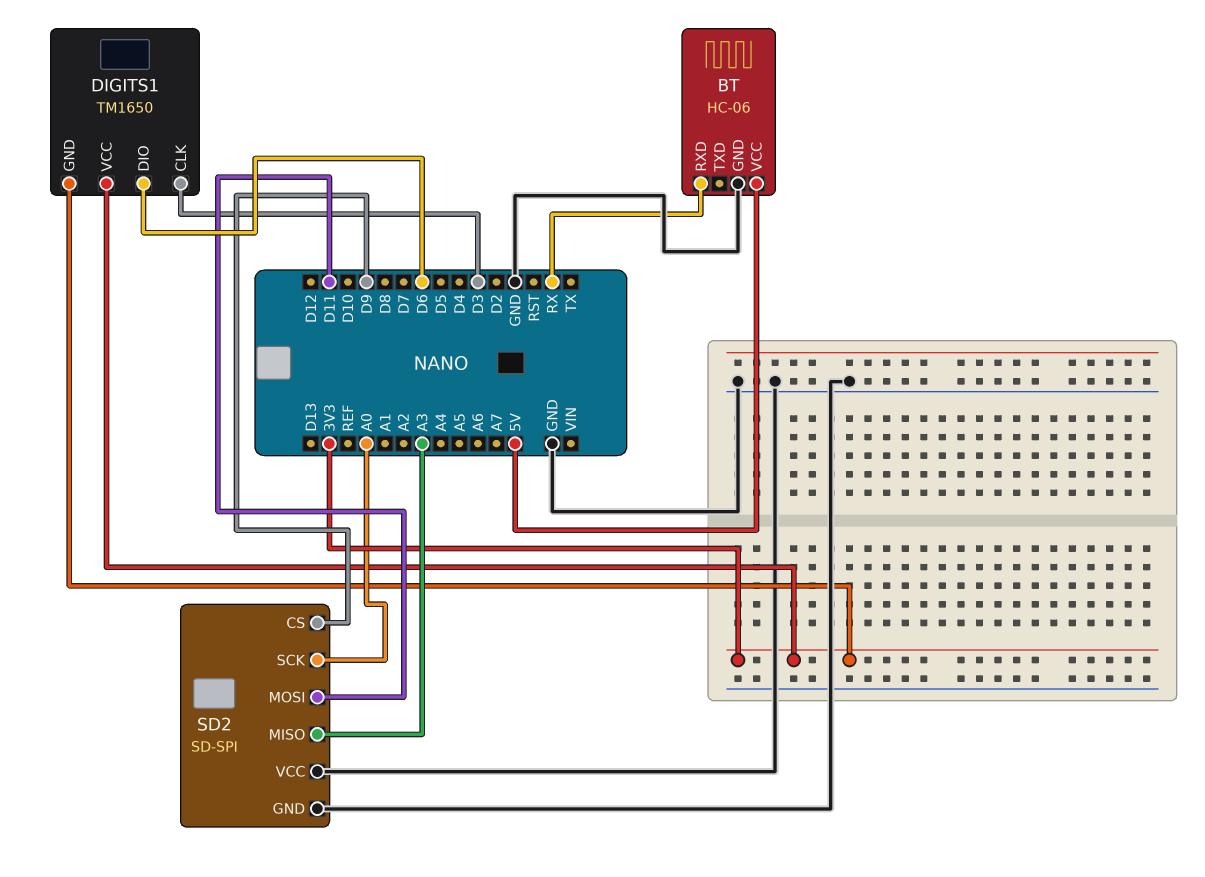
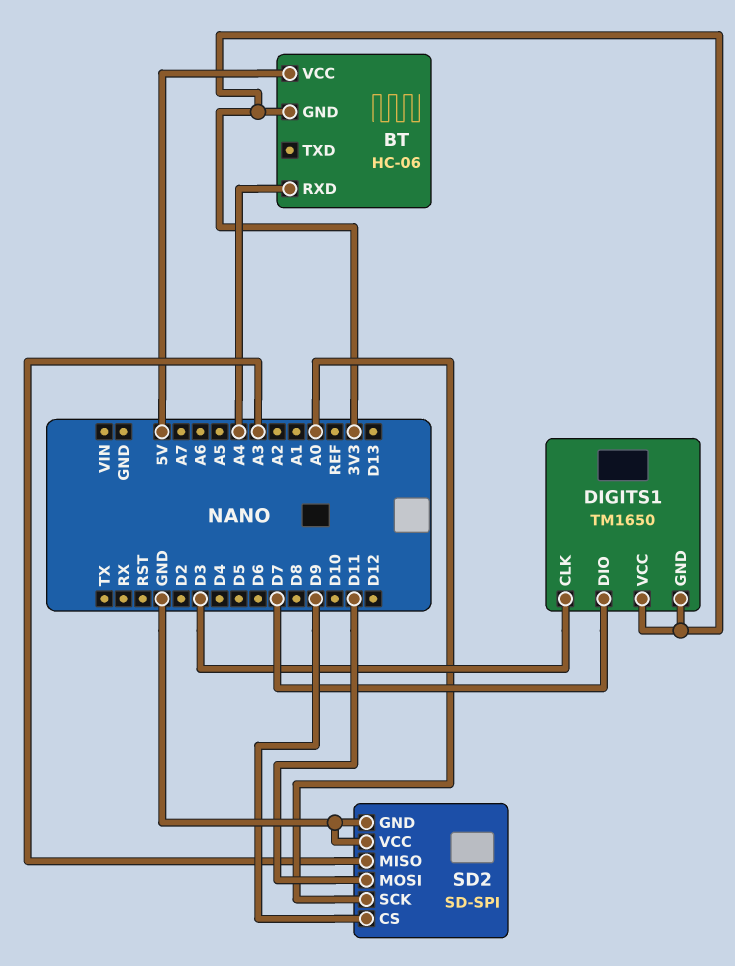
BT pin GND: GND -> 3V3
BT pin RXD: RX -> A4
DIGITS1 pin DIO: D6 -> D7

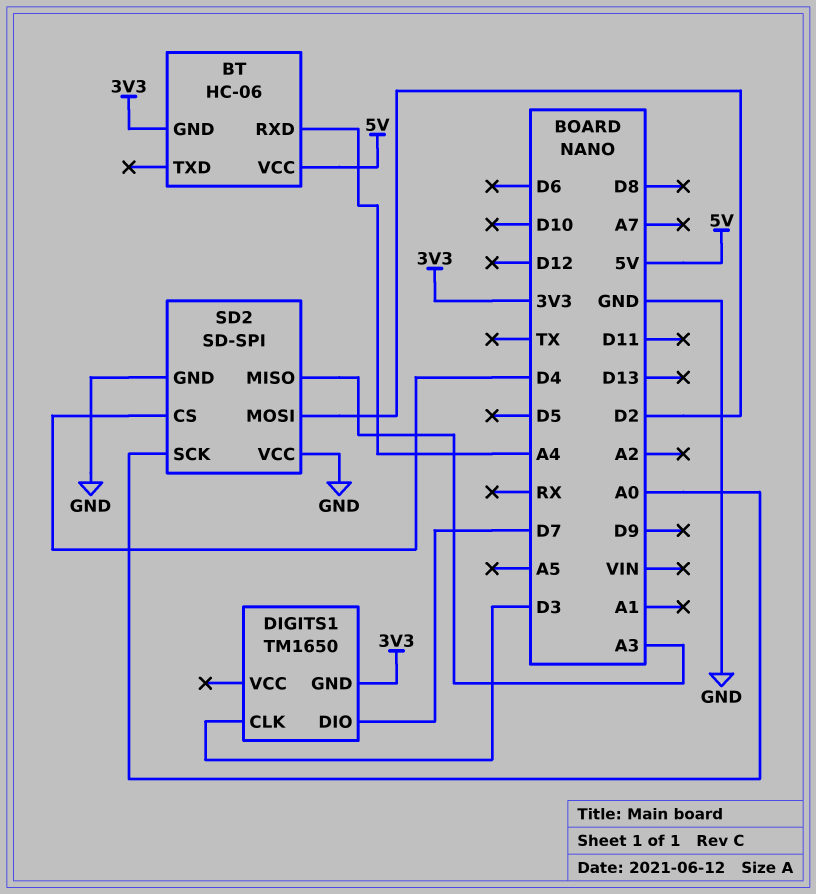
DIGITS1 pin VCC: 3V3 -> none
SD2 pin CS: D9 -> D4
SD2 pin MOSI: D11 -> D2

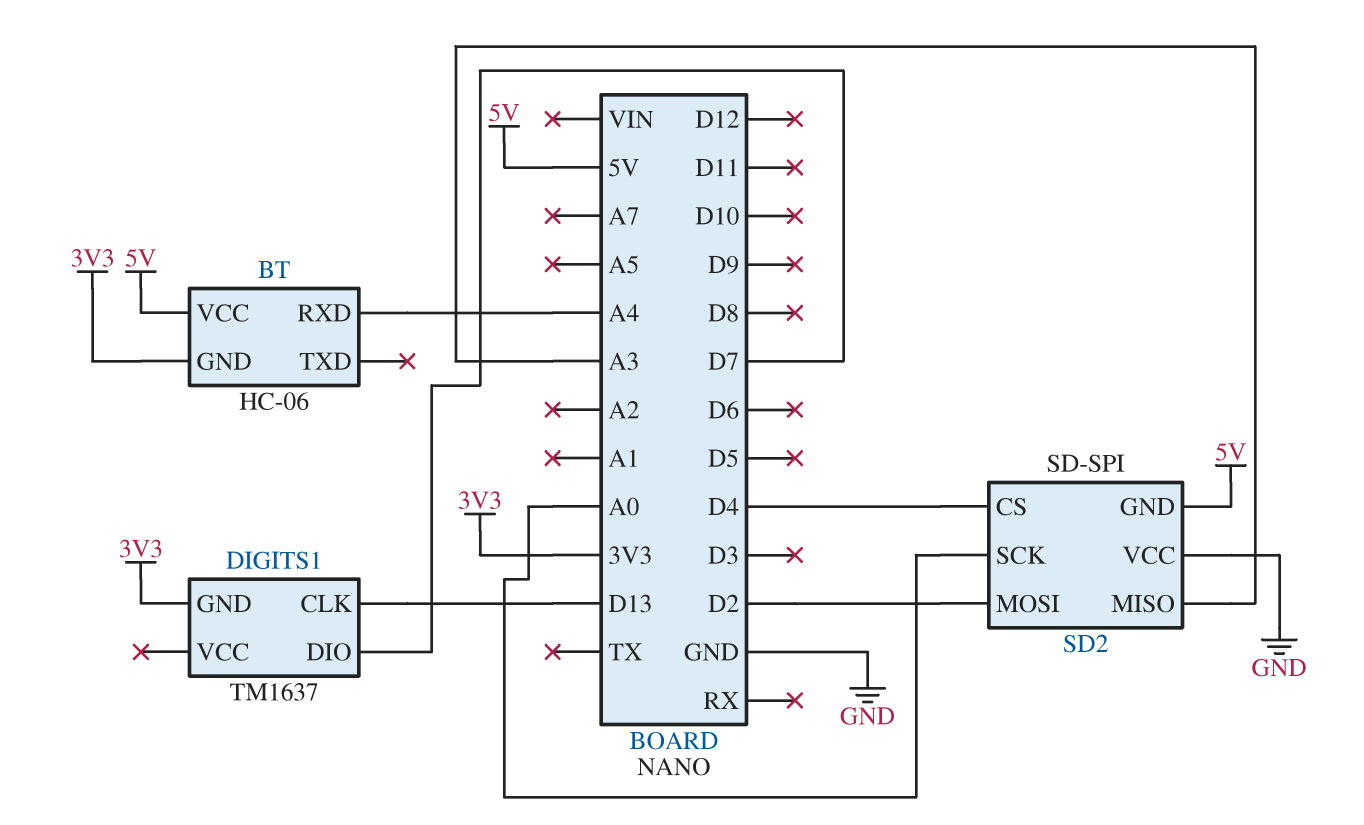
DIGITS1: TM1650 -> TM1637
DIGITS1 pin CLK: D3 -> D13
SD2 pin GND: GND -> 5V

========================================================================

* EXERCISE AIM *
Retype, without any change, every line from the one with "DIGITS1: TM1650 -> TM1637" to the bottom of the listing.

* FINAL ANSWER *
DIGITS1: TM1650 -> TM1637
DIGITS1 pin CLK: D3 -> D13
SD2 pin GND: GND -> 5V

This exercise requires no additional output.